# GOAL
Reproduce the listing below word for word, keeping every line as it appears.

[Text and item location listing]
:::::

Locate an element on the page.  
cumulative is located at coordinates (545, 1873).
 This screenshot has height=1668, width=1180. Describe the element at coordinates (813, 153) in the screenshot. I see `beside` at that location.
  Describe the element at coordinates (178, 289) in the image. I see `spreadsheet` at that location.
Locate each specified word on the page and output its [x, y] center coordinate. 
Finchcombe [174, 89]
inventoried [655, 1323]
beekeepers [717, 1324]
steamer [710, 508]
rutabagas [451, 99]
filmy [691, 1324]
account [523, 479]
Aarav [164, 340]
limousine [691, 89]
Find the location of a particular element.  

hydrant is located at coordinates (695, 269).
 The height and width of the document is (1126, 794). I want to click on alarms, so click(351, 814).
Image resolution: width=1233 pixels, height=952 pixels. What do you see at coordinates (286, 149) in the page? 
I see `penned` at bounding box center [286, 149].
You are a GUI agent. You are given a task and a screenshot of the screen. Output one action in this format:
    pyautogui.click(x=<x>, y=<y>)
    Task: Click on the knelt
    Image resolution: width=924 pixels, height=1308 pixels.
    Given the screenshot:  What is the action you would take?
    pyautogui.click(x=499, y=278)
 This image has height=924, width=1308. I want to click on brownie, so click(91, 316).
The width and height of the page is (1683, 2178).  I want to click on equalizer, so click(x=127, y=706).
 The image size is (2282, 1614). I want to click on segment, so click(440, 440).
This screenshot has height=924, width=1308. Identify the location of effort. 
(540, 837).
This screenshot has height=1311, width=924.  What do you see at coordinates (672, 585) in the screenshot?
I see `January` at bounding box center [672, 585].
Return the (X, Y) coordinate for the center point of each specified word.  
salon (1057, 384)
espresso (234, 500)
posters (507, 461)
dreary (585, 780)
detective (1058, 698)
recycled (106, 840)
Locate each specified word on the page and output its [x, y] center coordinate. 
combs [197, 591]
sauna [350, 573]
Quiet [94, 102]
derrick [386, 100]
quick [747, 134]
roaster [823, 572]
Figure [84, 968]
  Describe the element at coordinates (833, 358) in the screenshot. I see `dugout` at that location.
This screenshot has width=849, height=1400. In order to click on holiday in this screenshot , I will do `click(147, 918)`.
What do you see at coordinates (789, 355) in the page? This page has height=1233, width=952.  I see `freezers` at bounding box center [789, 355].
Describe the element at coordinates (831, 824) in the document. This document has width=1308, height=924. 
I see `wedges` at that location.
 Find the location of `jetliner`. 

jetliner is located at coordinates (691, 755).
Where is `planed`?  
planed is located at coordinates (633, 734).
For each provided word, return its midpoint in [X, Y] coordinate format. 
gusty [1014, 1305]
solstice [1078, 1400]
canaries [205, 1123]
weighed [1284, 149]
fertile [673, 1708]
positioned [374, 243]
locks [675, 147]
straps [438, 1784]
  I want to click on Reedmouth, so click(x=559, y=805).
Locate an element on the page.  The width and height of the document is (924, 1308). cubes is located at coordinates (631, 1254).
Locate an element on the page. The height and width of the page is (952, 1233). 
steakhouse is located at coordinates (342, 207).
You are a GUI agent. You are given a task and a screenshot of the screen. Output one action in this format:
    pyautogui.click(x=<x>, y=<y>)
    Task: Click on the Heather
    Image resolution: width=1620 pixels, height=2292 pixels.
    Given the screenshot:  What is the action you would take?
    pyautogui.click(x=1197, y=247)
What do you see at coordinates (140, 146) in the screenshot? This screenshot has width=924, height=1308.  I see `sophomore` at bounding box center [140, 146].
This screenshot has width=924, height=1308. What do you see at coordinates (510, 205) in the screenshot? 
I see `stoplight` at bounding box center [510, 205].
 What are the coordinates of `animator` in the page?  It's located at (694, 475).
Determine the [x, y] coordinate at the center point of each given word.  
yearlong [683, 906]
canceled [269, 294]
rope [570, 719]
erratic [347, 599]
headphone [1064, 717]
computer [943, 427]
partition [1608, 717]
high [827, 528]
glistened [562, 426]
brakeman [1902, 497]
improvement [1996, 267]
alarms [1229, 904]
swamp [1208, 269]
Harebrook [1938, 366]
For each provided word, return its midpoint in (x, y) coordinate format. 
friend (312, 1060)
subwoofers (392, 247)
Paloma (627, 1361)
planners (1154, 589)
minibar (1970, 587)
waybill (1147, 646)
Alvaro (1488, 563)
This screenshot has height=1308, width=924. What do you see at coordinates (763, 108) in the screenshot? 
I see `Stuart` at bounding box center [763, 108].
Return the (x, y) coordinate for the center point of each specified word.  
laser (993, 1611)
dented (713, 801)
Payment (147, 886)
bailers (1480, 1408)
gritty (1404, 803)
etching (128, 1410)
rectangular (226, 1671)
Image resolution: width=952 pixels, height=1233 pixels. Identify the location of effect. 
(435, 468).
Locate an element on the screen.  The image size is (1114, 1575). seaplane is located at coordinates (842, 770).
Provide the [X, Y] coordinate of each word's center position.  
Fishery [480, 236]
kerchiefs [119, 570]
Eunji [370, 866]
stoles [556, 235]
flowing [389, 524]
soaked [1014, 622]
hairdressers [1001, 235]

:::::

# SOLUTION TO THIS PROBLEM
Locate an element on the page.  
cumulative is located at coordinates (545, 1873).
 This screenshot has height=1668, width=1180. Describe the element at coordinates (813, 153) in the screenshot. I see `beside` at that location.
  Describe the element at coordinates (178, 289) in the image. I see `spreadsheet` at that location.
Locate each specified word on the page and output its [x, y] center coordinate. 
Finchcombe [174, 89]
inventoried [655, 1323]
beekeepers [717, 1324]
steamer [710, 508]
rutabagas [451, 99]
filmy [691, 1324]
account [523, 479]
Aarav [164, 340]
limousine [691, 89]
Find the location of a particular element.  

hydrant is located at coordinates (695, 269).
 The height and width of the document is (1126, 794). I want to click on alarms, so click(351, 814).
Image resolution: width=1233 pixels, height=952 pixels. What do you see at coordinates (286, 149) in the page? 
I see `penned` at bounding box center [286, 149].
You are a GUI agent. You are given a task and a screenshot of the screen. Output one action in this format:
    pyautogui.click(x=<x>, y=<y>)
    Task: Click on the knelt
    Image resolution: width=924 pixels, height=1308 pixels.
    Given the screenshot:  What is the action you would take?
    pyautogui.click(x=499, y=278)
 This image has height=924, width=1308. I want to click on brownie, so click(91, 316).
The width and height of the page is (1683, 2178).  I want to click on equalizer, so click(x=127, y=706).
 The image size is (2282, 1614). I want to click on segment, so click(440, 440).
This screenshot has height=924, width=1308. Identify the location of effort. 
(540, 837).
This screenshot has height=1311, width=924.  What do you see at coordinates (672, 585) in the screenshot?
I see `January` at bounding box center [672, 585].
Return the (X, Y) coordinate for the center point of each specified word.  
salon (1057, 384)
espresso (234, 500)
posters (507, 461)
dreary (585, 780)
detective (1058, 698)
recycled (106, 840)
Locate each specified word on the page and output its [x, y] center coordinate. 
combs [197, 591]
sauna [350, 573]
Quiet [94, 102]
derrick [386, 100]
quick [747, 134]
roaster [823, 572]
Figure [84, 968]
  Describe the element at coordinates (833, 358) in the screenshot. I see `dugout` at that location.
This screenshot has width=849, height=1400. In order to click on holiday in this screenshot , I will do `click(147, 918)`.
What do you see at coordinates (789, 355) in the page? This page has height=1233, width=952.  I see `freezers` at bounding box center [789, 355].
Describe the element at coordinates (831, 824) in the document. This document has width=1308, height=924. 
I see `wedges` at that location.
 Find the location of `jetliner`. 

jetliner is located at coordinates (691, 755).
Where is `planed`?  
planed is located at coordinates (633, 734).
For each provided word, return its midpoint in [X, Y] coordinate format. 
gusty [1014, 1305]
solstice [1078, 1400]
canaries [205, 1123]
weighed [1284, 149]
fertile [673, 1708]
positioned [374, 243]
locks [675, 147]
straps [438, 1784]
  I want to click on Reedmouth, so click(x=559, y=805).
Locate an element on the page.  The width and height of the document is (924, 1308). cubes is located at coordinates (631, 1254).
Locate an element on the page. The height and width of the page is (952, 1233). 
steakhouse is located at coordinates (342, 207).
You are a GUI agent. You are given a task and a screenshot of the screen. Output one action in this format:
    pyautogui.click(x=<x>, y=<y>)
    Task: Click on the Heather
    Image resolution: width=1620 pixels, height=2292 pixels.
    Given the screenshot:  What is the action you would take?
    pyautogui.click(x=1197, y=247)
What do you see at coordinates (140, 146) in the screenshot? This screenshot has width=924, height=1308.  I see `sophomore` at bounding box center [140, 146].
This screenshot has width=924, height=1308. What do you see at coordinates (510, 205) in the screenshot? 
I see `stoplight` at bounding box center [510, 205].
 What are the coordinates of `animator` in the page?  It's located at (694, 475).
Determine the [x, y] coordinate at the center point of each given word.  
yearlong [683, 906]
canceled [269, 294]
rope [570, 719]
erratic [347, 599]
headphone [1064, 717]
computer [943, 427]
partition [1608, 717]
high [827, 528]
glistened [562, 426]
brakeman [1902, 497]
improvement [1996, 267]
alarms [1229, 904]
swamp [1208, 269]
Harebrook [1938, 366]
For each provided word, return its midpoint in (x, y) coordinate format. 
friend (312, 1060)
subwoofers (392, 247)
Paloma (627, 1361)
planners (1154, 589)
minibar (1970, 587)
waybill (1147, 646)
Alvaro (1488, 563)
This screenshot has height=1308, width=924. What do you see at coordinates (763, 108) in the screenshot? 
I see `Stuart` at bounding box center [763, 108].
Return the (x, y) coordinate for the center point of each specified word.  
laser (993, 1611)
dented (713, 801)
Payment (147, 886)
bailers (1480, 1408)
gritty (1404, 803)
etching (128, 1410)
rectangular (226, 1671)
Image resolution: width=952 pixels, height=1233 pixels. Identify the location of effect. 
(435, 468).
Locate an element on the screen.  The image size is (1114, 1575). seaplane is located at coordinates (842, 770).
Provide the [X, Y] coordinate of each word's center position.  
Fishery [480, 236]
kerchiefs [119, 570]
Eunji [370, 866]
stoles [556, 235]
flowing [389, 524]
soaked [1014, 622]
hairdressers [1001, 235]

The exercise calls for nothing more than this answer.